_Description of the task_. Reproduce the entries exactly and omit the pictures.

───

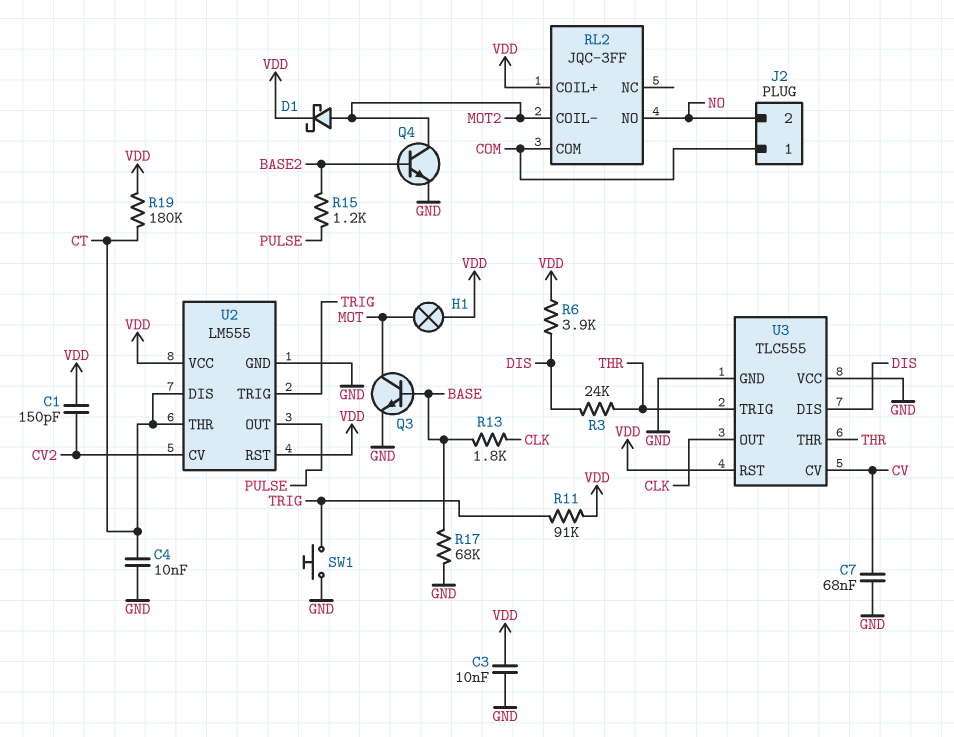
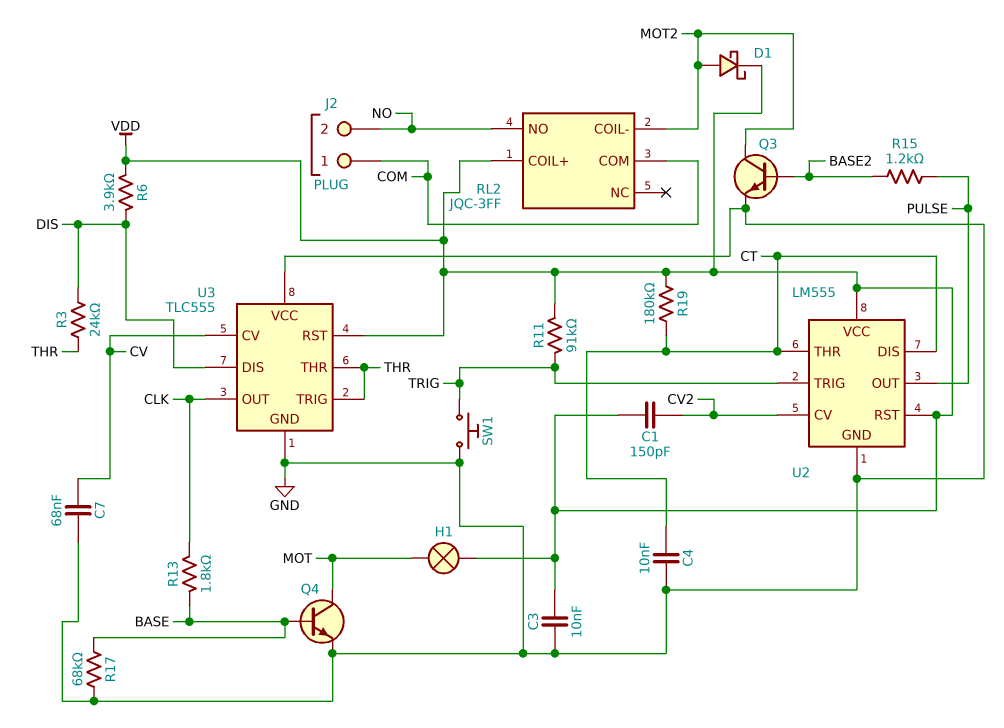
Q3: NPN (B BASE, C MOT, E GND) -> NPN (B BASE2, C MOT2, E GND)
Q4: NPN (B BASE2, C MOT2, E GND) -> NPN (B BASE, C MOT, E GND)

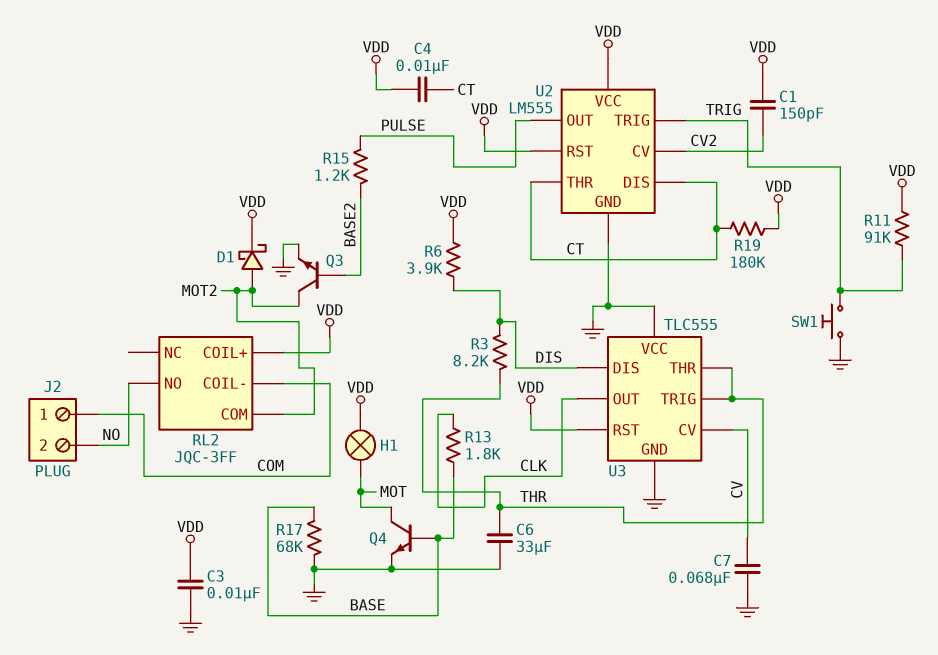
C4: 10nF (CT, GND) -> 10nF (CT, VDD)
C6: none -> 33uF (GND, THR)
R3: 24k (DIS, THR) -> 8.2k (DIS, THR)
RL2 pin COIL-: MOT2 -> COM
RL2 pin COM: COM -> MOT2

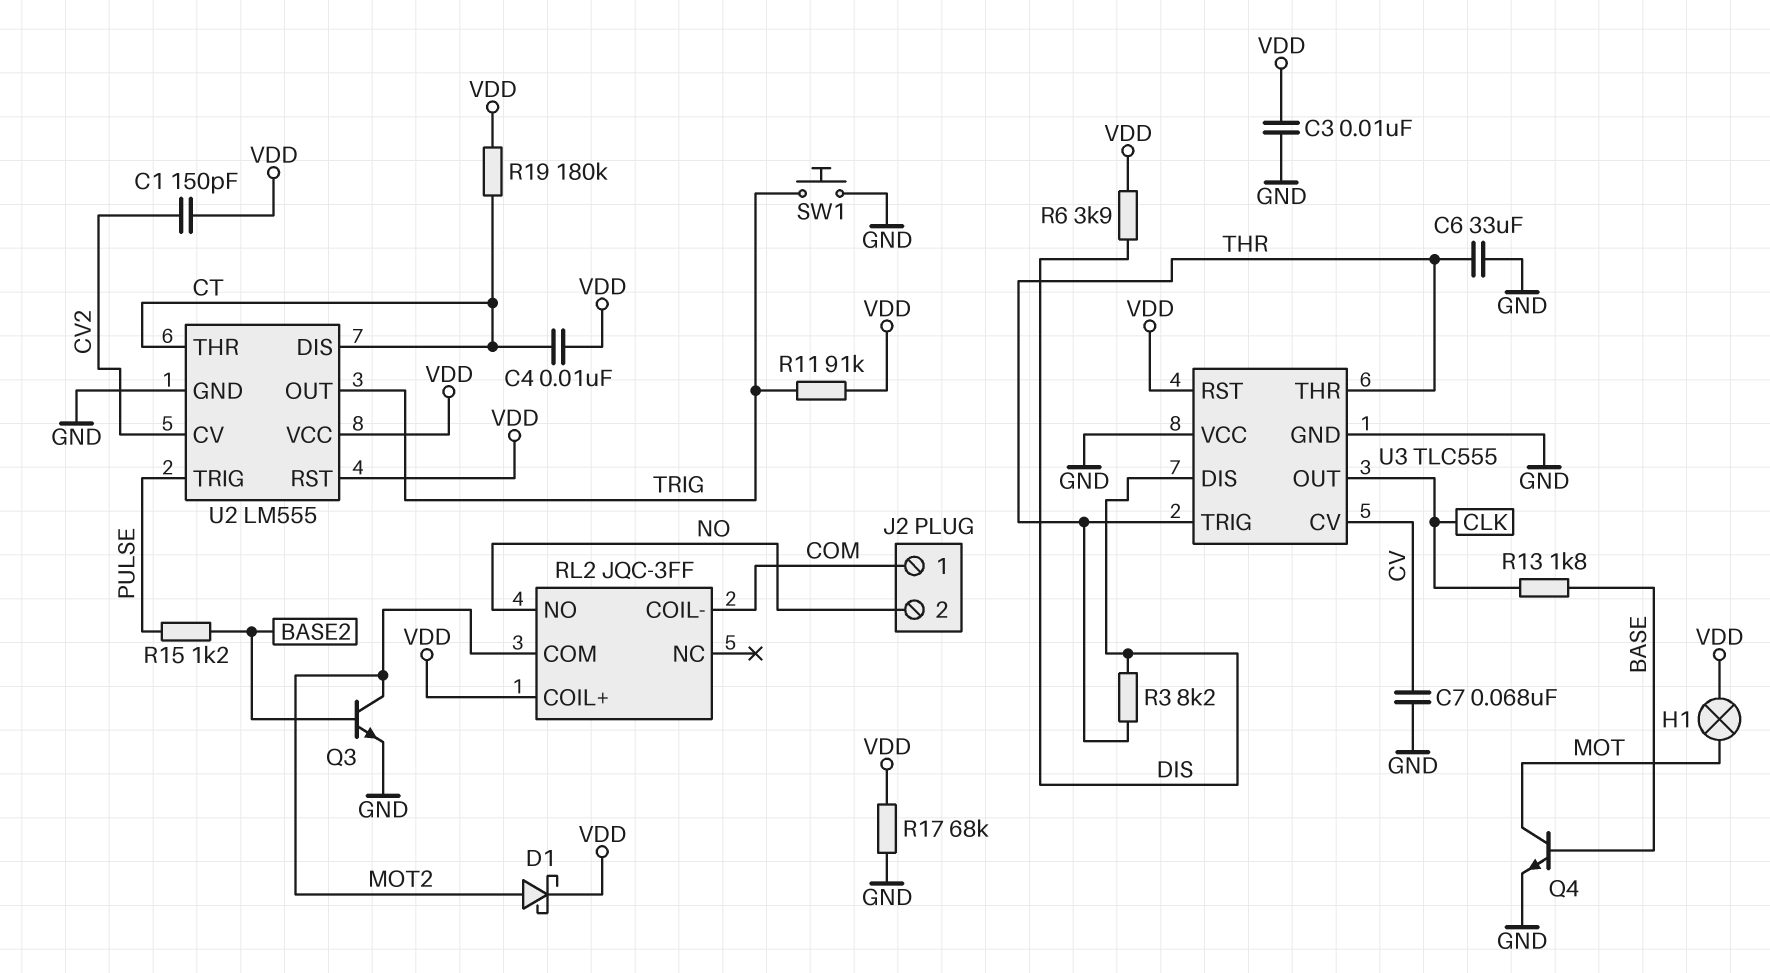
R17: 68k (BASE, GND) -> 68k (GND, VDD)
U2 pin OUT: PULSE -> TRIG
U2 pin TRIG: TRIG -> PULSE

───

_Task result_.
Q3: NPN (B BASE, C MOT, E GND) -> NPN (B BASE2, C MOT2, E GND)
Q4: NPN (B BASE2, C MOT2, E GND) -> NPN (B BASE, C MOT, E GND)

C4: 10nF (CT, GND) -> 10nF (CT, VDD)
C6: none -> 33uF (GND, THR)
R3: 24k (DIS, THR) -> 8.2k (DIS, THR)
RL2 pin COIL-: MOT2 -> COM
RL2 pin COM: COM -> MOT2

R17: 68k (BASE, GND) -> 68k (GND, VDD)
U2 pin OUT: PULSE -> TRIG
U2 pin TRIG: TRIG -> PULSE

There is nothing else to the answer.